→ **Activity**:
Starting at the line that contains "none -> pencil (royal blue) (3rd from left)" in the listing below, write out every line word for word until you have written the line that contains "computer mouse (crimson)".

→ **Source records**:
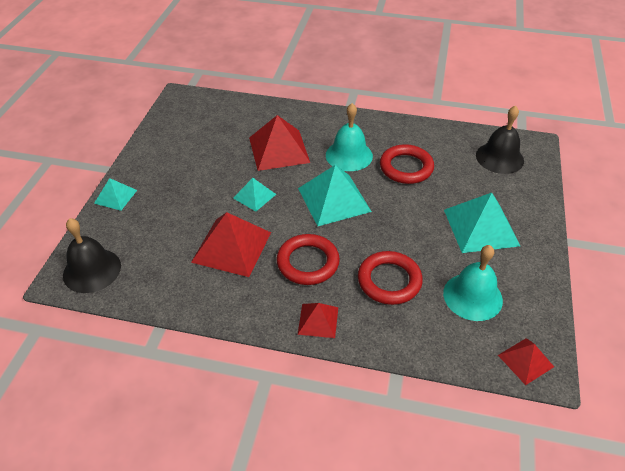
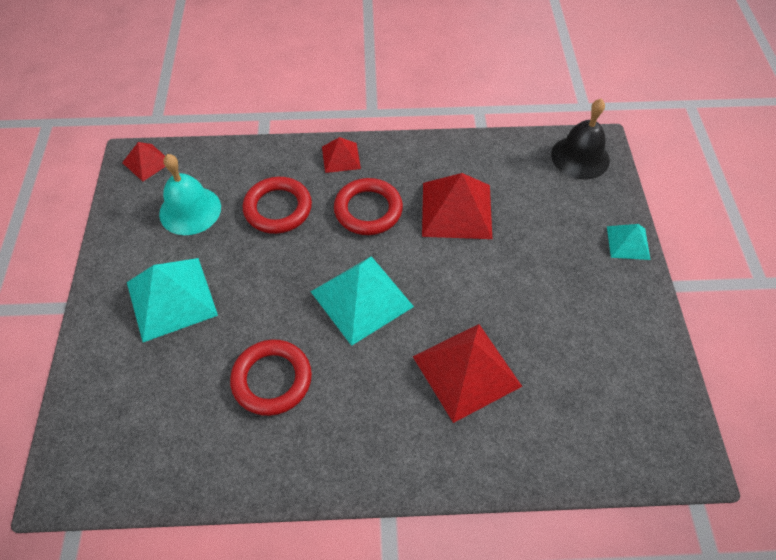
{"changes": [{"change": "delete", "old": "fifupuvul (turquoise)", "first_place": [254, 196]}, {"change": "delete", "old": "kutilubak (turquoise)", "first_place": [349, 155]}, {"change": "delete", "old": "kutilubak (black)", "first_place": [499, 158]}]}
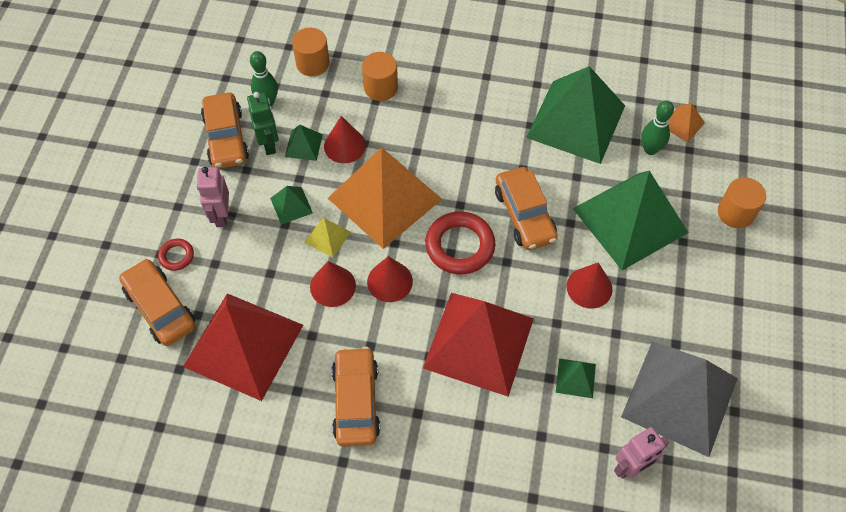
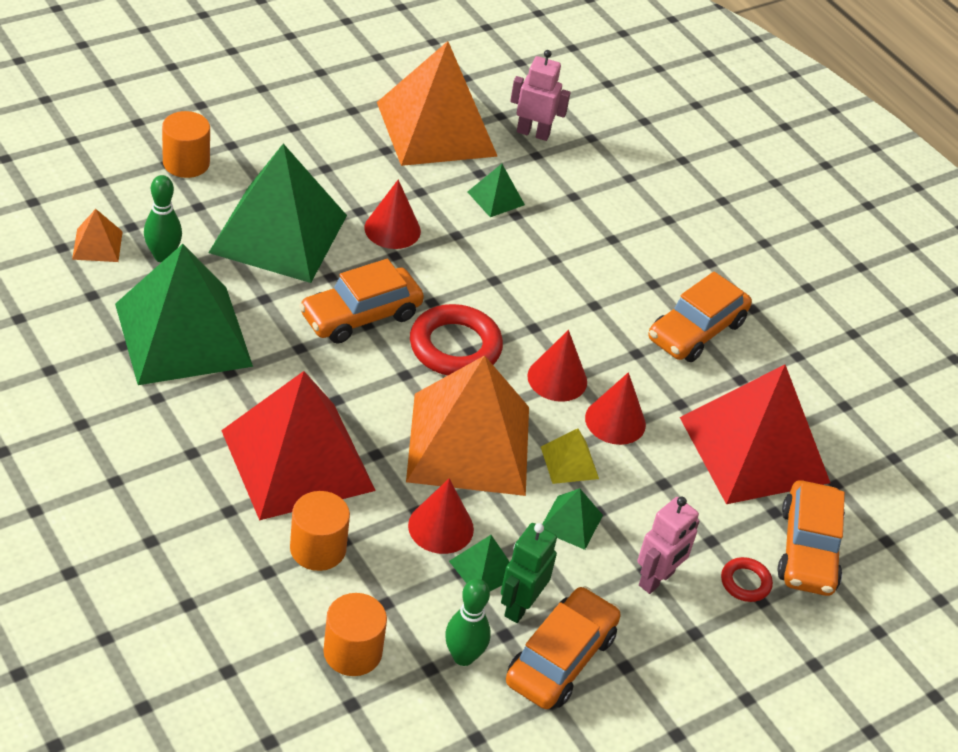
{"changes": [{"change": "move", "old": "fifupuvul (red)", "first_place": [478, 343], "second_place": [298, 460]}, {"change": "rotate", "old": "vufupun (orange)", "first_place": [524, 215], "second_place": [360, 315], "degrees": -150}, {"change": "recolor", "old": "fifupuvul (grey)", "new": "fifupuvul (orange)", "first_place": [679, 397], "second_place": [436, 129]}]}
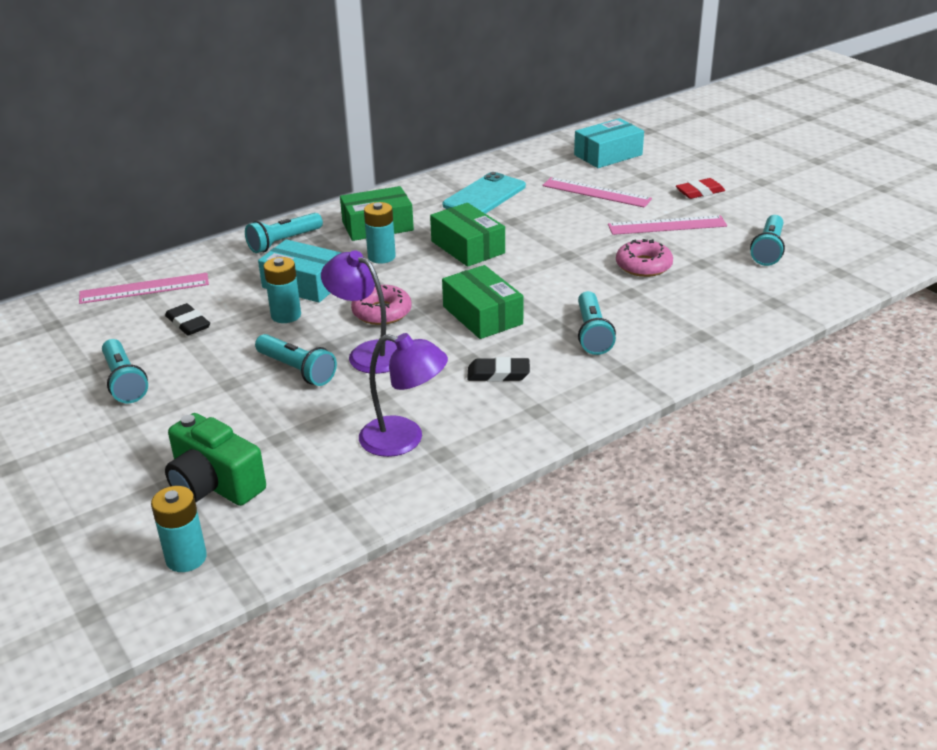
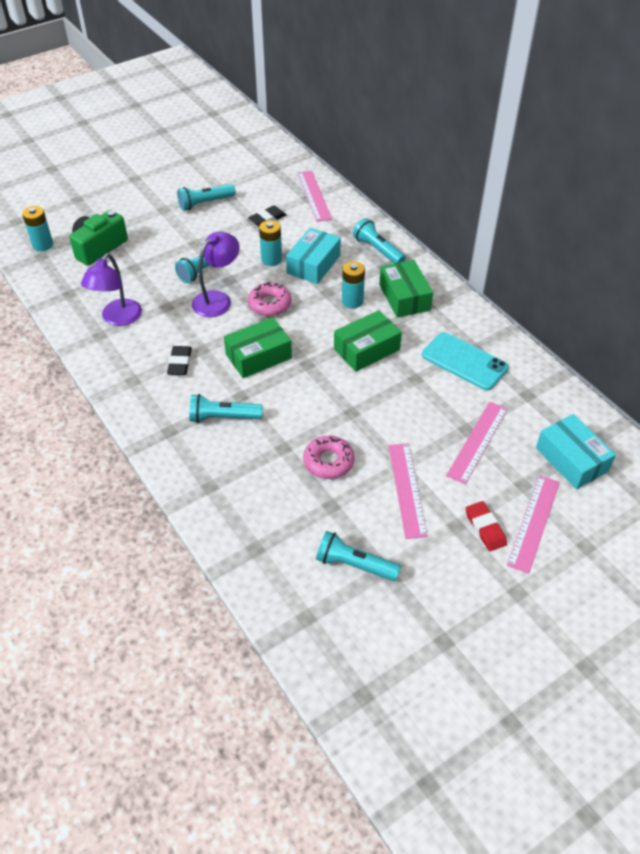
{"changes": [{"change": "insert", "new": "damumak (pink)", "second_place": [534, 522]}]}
* * *
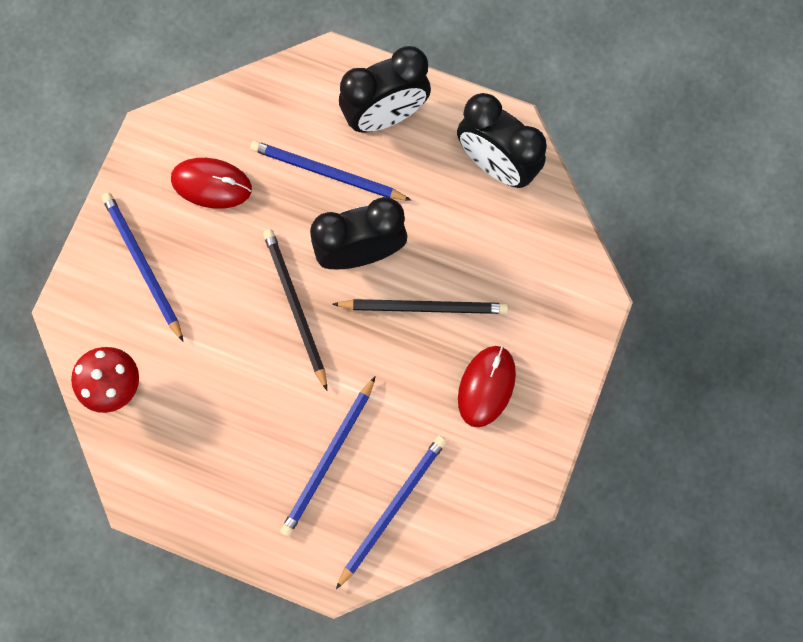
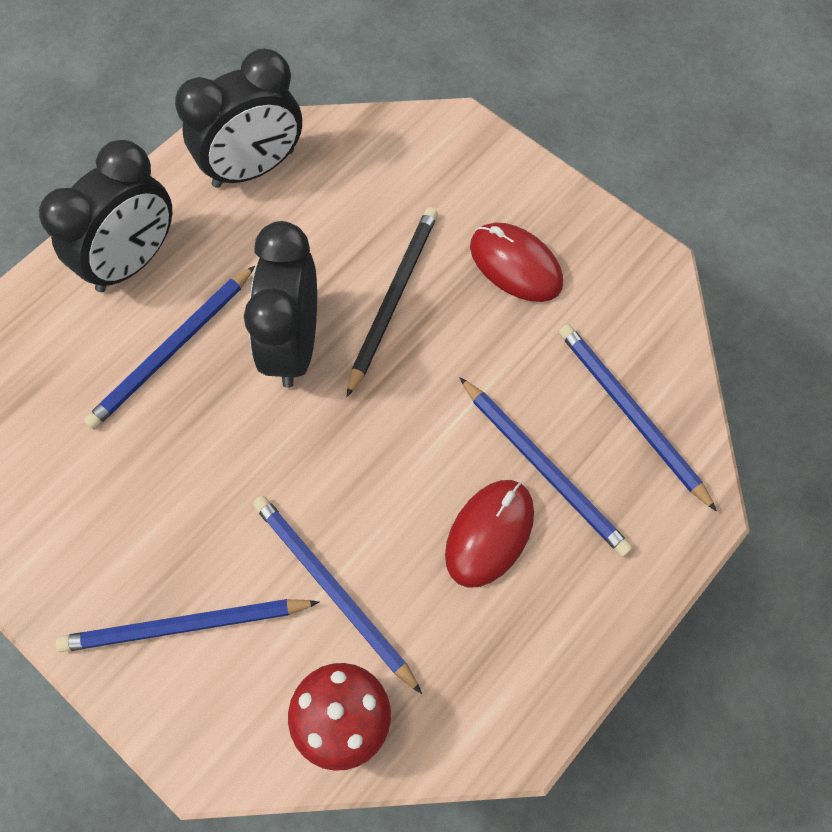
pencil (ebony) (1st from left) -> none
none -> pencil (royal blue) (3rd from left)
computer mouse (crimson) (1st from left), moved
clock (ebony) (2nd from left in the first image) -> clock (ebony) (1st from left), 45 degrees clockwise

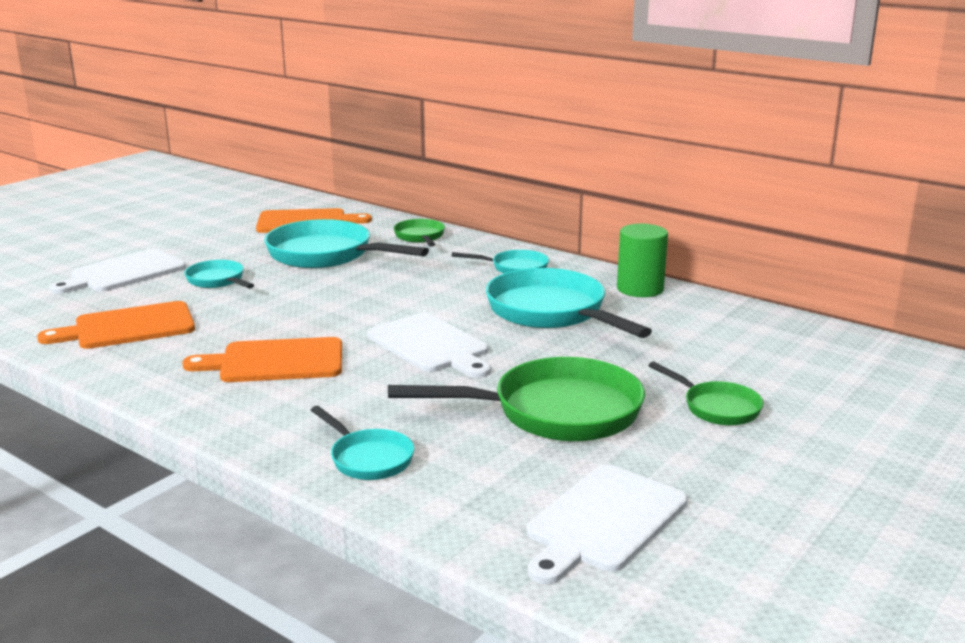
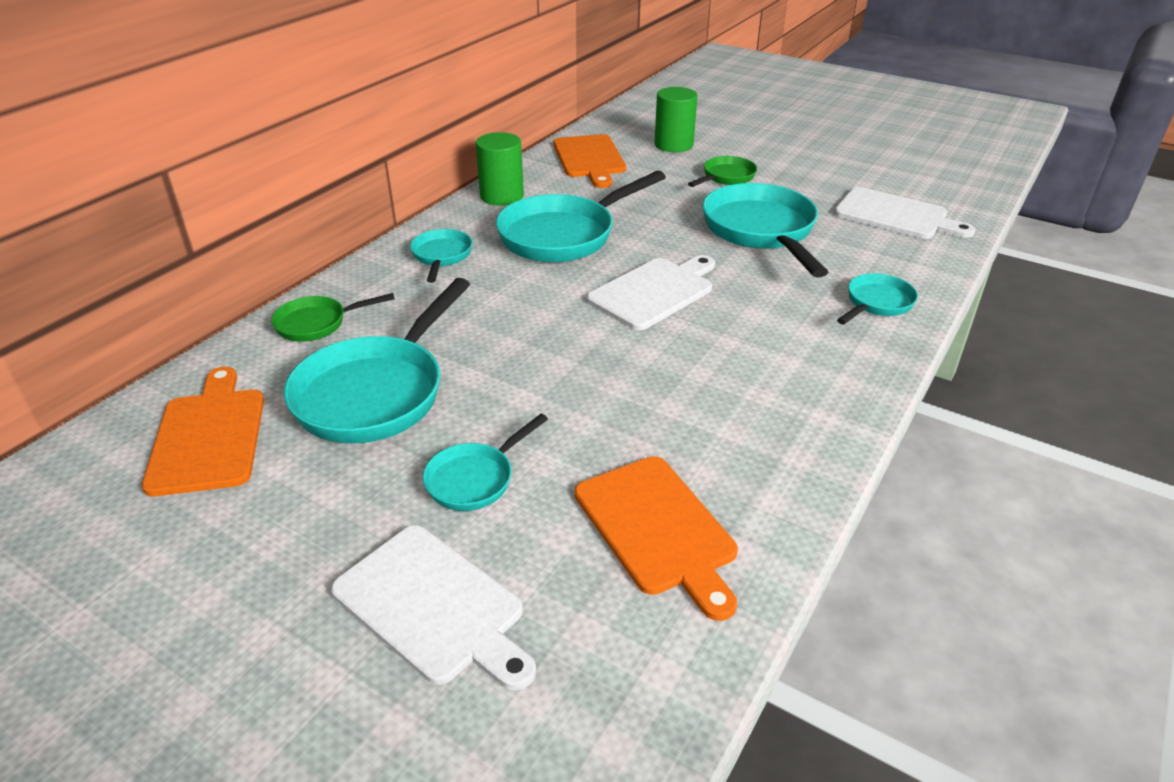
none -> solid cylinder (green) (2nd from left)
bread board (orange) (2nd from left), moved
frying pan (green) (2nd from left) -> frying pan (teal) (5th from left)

→ **Answer to this exercise**:
none -> pencil (royal blue) (3rd from left)
computer mouse (crimson) (1st from left), moved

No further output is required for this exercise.